How to complete this task — Exactly the lines from the one with "[(0,353),(45,317),(25,290),(0,310),(0,353)]" through the final line of the entries, and nothing else, should appear in the answer; no pictures go in it.

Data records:
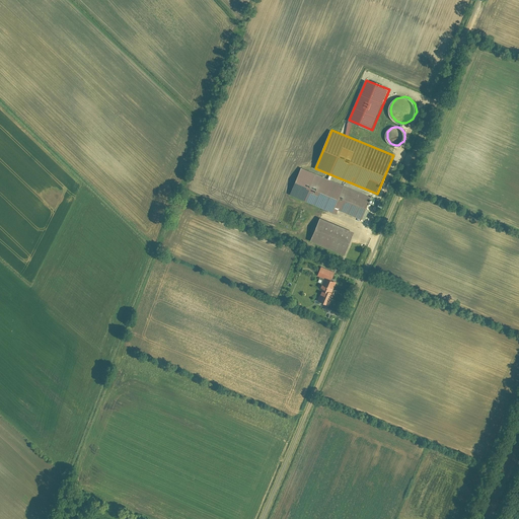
[(372,197),(303,167),(292,195),(338,214),(340,210),(363,220),(372,197)]
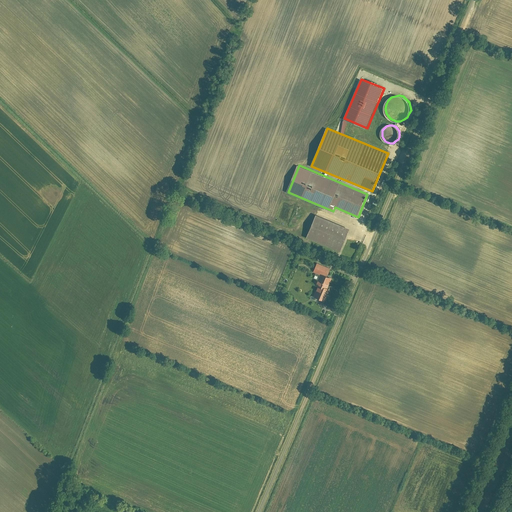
[(352,228),(318,214),(308,237),(342,251),(352,228)]
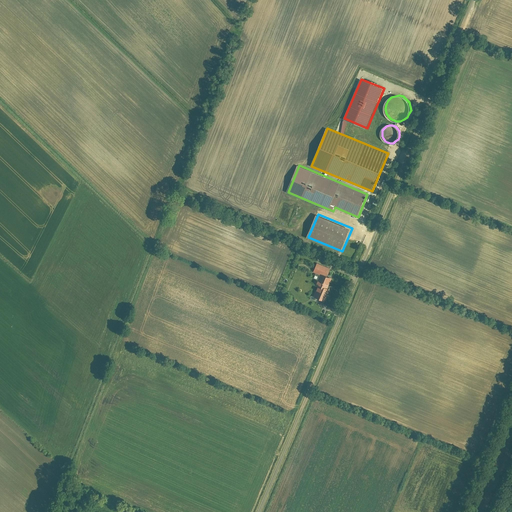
[(332,268),(318,263),(315,272),(321,274),(328,277),(332,268)]
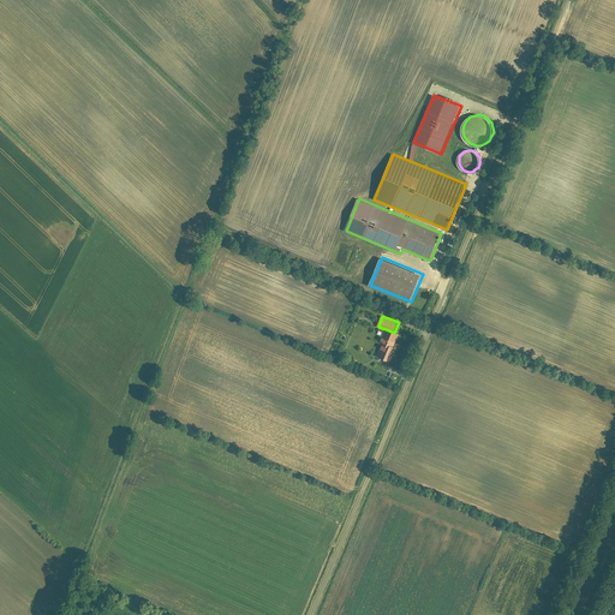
[(394,333),(386,329),(380,342),(382,344),(377,356),(392,362),(398,347),(395,346),(400,335),(394,333)]
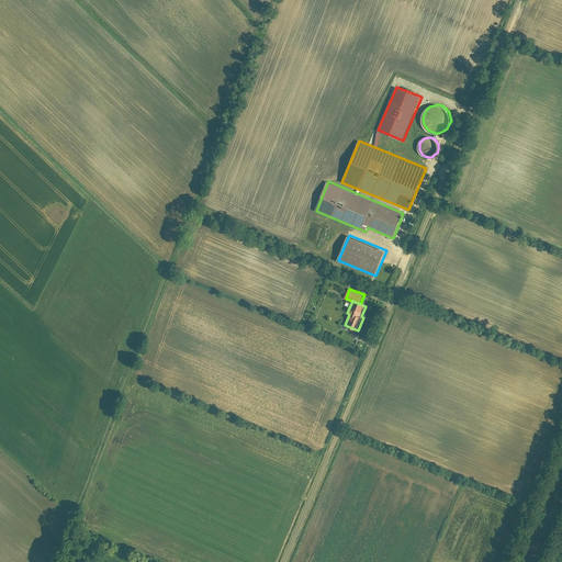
All buildings are outlined.
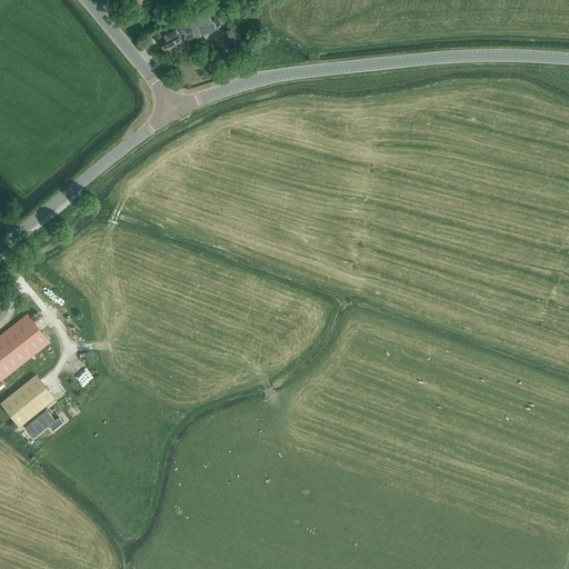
[(218,25),(225,21),(221,11),(213,15),(218,25)]
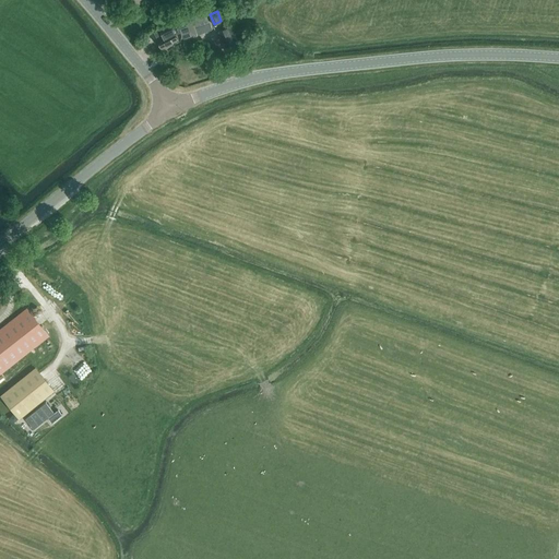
[(207,12),(187,20),(171,25),(170,23),(165,25),(164,24),(153,30),(154,33),(157,38),(164,50),(180,42),(174,30),(176,28),(180,40),(198,35),(195,30),(211,23),(207,12)]
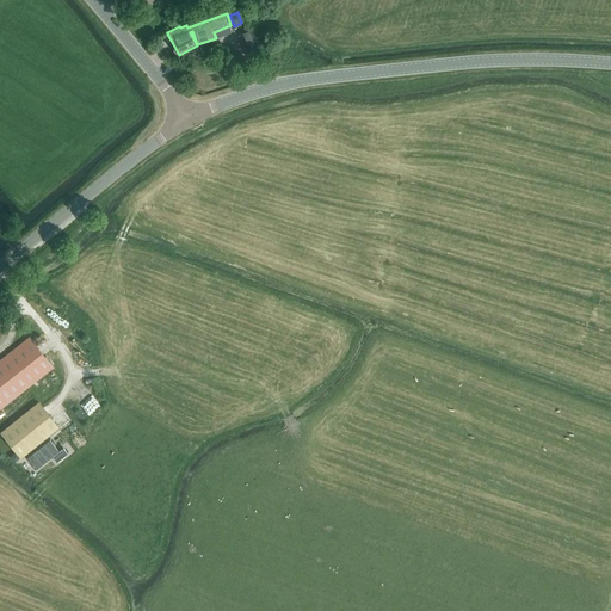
[(255,26),(241,32),(250,50),(263,45),(255,26)]
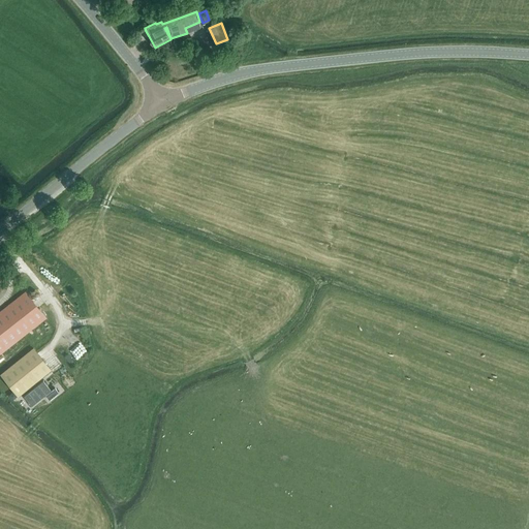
[(0,353),(45,317),(25,290),(0,310),(0,353)]
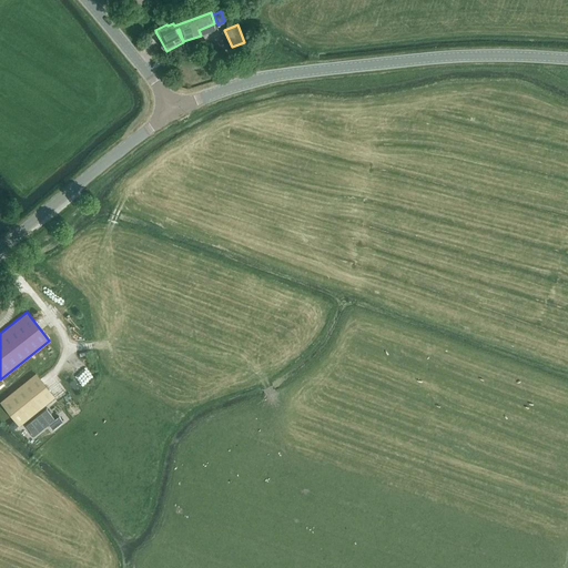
[(54,396),(36,373),(0,401),(19,425),(54,396)]
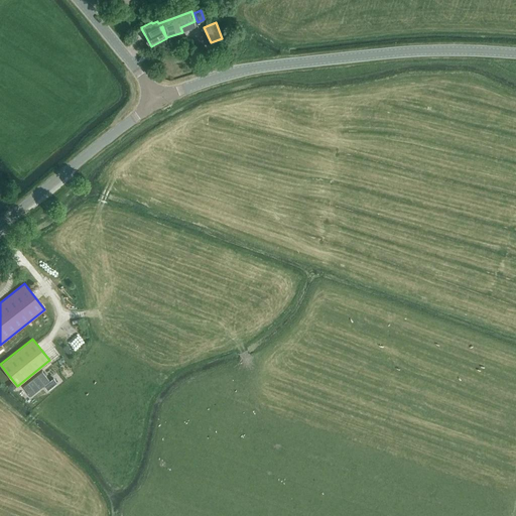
[(42,371),(23,386),(30,396),(49,381),(42,371)]
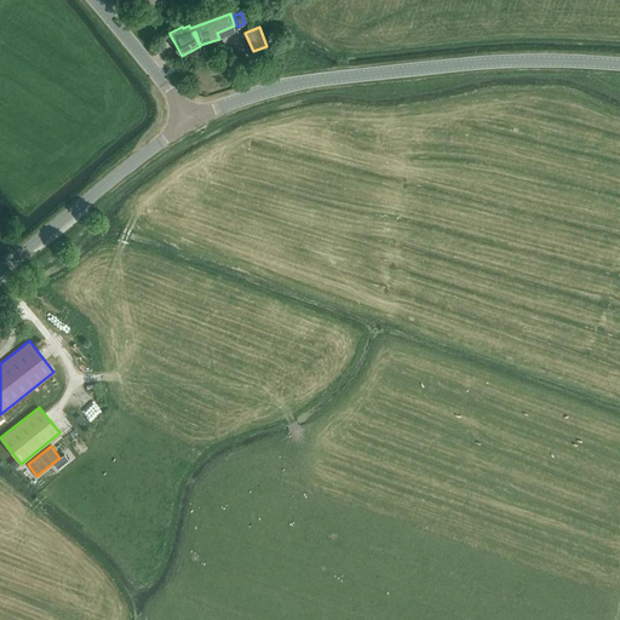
All buildings are outlined.
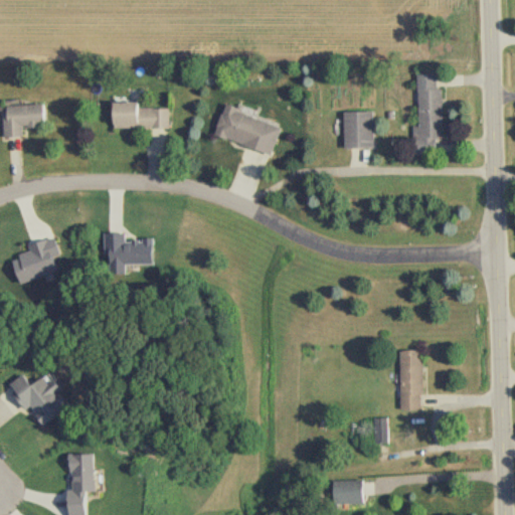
[(444,88),(439,88),(439,74),(418,73),(418,126),(413,126),(413,155),(438,155),(438,140),(443,140),(444,88)]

Expected answer —
[(0,353),(45,317),(25,290),(0,310),(0,353)]
[(54,396),(36,373),(0,401),(19,425),(54,396)]
[(42,371),(23,386),(30,396),(49,381),(42,371)]
All buildings are outlined.
[(444,88),(439,88),(439,74),(418,73),(418,126),(413,126),(413,155),(438,155),(438,140),(443,140),(444,88)]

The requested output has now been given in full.